* Goal of the exercise
Pull out each line of the material below that contains the string "kern" and copy it unchanged. Only lines where the letters match in case count.

Stored records

**********

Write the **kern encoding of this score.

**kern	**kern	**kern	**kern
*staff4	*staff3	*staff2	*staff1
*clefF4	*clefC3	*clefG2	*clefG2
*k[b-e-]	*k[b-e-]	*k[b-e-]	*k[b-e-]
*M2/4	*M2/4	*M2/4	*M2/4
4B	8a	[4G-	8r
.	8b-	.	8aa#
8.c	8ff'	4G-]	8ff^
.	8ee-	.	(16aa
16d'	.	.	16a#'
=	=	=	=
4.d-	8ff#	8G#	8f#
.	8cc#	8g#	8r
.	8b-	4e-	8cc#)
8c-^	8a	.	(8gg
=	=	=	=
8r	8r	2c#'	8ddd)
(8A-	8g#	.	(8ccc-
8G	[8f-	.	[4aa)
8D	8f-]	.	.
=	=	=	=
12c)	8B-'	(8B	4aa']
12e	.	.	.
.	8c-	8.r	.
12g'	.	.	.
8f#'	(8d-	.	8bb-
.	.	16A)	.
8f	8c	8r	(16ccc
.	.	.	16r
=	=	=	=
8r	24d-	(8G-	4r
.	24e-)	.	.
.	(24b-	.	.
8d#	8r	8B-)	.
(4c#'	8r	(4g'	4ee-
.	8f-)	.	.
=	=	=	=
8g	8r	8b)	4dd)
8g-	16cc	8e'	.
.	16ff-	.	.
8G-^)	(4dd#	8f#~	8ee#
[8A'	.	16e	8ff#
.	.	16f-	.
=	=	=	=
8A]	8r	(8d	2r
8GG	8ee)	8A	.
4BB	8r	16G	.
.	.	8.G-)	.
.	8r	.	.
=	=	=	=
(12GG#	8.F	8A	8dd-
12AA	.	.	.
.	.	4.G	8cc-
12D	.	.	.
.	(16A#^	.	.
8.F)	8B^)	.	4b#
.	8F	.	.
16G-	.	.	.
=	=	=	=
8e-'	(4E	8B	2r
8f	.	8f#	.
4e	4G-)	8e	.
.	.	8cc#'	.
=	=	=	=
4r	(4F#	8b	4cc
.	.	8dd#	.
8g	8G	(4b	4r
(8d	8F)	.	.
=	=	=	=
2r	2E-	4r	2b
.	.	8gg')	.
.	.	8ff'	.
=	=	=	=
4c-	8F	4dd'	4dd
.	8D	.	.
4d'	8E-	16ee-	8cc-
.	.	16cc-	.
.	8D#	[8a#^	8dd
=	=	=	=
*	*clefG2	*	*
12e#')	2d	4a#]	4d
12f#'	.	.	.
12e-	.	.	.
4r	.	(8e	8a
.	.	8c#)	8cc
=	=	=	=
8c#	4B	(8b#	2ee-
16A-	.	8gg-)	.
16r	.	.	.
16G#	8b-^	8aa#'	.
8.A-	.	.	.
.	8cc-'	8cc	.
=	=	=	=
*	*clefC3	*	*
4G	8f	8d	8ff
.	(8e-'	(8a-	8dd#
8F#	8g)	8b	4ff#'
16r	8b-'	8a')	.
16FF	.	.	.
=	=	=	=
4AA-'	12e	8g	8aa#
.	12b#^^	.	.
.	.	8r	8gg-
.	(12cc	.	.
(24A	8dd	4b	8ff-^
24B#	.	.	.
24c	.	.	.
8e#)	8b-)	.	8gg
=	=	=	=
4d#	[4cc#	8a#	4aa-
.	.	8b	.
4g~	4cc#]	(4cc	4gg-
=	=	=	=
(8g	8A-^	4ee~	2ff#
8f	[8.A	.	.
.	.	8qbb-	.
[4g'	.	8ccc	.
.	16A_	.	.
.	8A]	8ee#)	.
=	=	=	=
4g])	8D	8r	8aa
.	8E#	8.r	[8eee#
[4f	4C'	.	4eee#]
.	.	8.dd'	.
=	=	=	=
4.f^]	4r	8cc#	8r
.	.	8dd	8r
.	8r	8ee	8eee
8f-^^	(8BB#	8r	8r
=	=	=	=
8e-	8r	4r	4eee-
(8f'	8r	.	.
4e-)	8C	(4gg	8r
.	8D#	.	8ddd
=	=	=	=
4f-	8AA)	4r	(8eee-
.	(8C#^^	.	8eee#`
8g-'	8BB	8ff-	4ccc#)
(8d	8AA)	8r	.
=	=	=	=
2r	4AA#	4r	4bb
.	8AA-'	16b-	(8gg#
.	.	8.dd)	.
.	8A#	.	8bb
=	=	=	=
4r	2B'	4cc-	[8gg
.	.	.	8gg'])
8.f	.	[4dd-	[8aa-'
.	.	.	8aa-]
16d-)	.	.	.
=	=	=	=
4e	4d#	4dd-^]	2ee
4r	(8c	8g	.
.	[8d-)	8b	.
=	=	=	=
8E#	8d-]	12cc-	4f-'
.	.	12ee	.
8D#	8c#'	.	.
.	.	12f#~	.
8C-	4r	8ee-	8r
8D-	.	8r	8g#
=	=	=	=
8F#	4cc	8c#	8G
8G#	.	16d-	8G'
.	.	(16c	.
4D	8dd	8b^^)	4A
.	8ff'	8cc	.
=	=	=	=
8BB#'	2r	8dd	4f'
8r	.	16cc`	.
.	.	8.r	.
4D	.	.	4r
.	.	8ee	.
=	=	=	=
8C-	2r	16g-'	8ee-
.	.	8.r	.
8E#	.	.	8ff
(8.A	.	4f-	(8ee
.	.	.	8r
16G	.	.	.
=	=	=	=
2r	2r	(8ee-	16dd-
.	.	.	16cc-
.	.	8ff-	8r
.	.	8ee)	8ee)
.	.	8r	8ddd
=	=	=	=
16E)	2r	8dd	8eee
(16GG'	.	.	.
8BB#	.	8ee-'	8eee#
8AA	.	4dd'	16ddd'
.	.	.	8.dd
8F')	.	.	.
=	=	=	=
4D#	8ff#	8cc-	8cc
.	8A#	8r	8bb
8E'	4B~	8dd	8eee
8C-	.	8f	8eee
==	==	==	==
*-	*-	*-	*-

**********

* Finished answer
Write the **kern encoding of this score.
**kern	**kern	**kern	**kern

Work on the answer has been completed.